[PROBLEM TO SOLVE] Line by line, copy the entries exactly, excluding the pictures.

Frame-by-frame shape edits:
+ + + + +

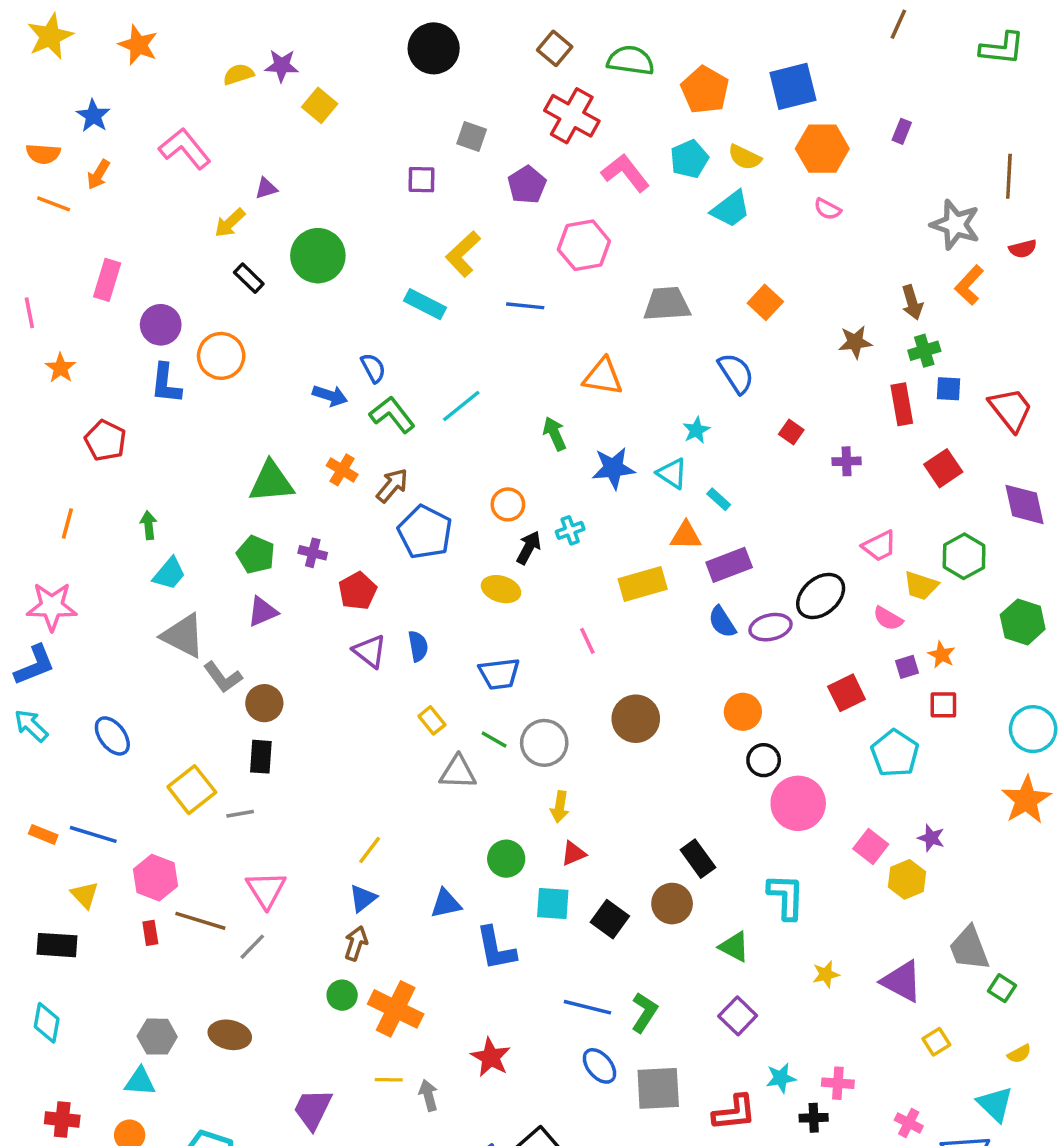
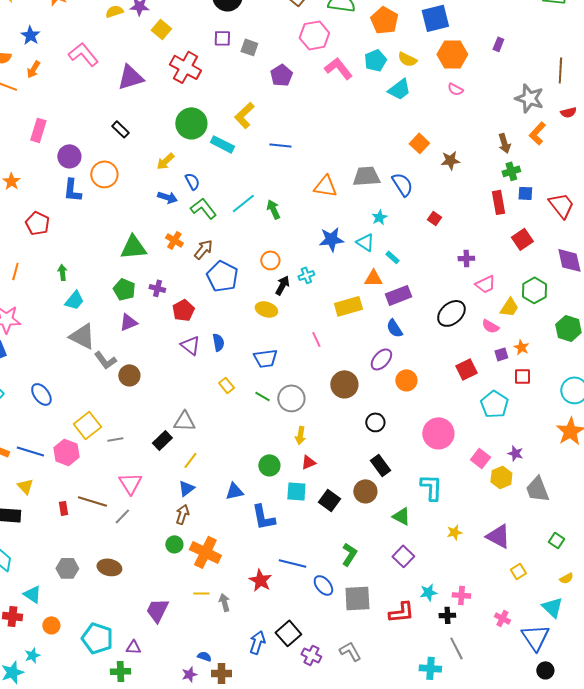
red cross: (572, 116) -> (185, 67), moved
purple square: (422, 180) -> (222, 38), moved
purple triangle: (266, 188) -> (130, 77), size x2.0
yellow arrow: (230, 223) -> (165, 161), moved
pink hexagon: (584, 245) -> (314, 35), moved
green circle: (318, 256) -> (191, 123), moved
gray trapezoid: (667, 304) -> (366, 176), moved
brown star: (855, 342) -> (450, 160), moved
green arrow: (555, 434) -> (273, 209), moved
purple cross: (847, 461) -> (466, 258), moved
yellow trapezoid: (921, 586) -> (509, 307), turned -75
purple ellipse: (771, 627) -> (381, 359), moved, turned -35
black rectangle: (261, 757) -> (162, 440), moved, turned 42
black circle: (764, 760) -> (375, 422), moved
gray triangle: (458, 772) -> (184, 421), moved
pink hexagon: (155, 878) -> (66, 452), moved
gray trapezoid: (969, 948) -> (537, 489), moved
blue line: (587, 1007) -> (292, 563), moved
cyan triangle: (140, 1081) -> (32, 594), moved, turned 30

+ + + + +

[YOUR SOLUTION]
red cross: (572, 116) -> (185, 67), moved
purple square: (422, 180) -> (222, 38), moved
purple triangle: (266, 188) -> (130, 77), size x2.0
yellow arrow: (230, 223) -> (165, 161), moved
pink hexagon: (584, 245) -> (314, 35), moved
green circle: (318, 256) -> (191, 123), moved
gray trapezoid: (667, 304) -> (366, 176), moved
brown star: (855, 342) -> (450, 160), moved
green arrow: (555, 434) -> (273, 209), moved
purple cross: (847, 461) -> (466, 258), moved
yellow trapezoid: (921, 586) -> (509, 307), turned -75
purple ellipse: (771, 627) -> (381, 359), moved, turned -35
black rectangle: (261, 757) -> (162, 440), moved, turned 42
black circle: (764, 760) -> (375, 422), moved
gray triangle: (458, 772) -> (184, 421), moved
pink hexagon: (155, 878) -> (66, 452), moved
gray trapezoid: (969, 948) -> (537, 489), moved
blue line: (587, 1007) -> (292, 563), moved
cyan triangle: (140, 1081) -> (32, 594), moved, turned 30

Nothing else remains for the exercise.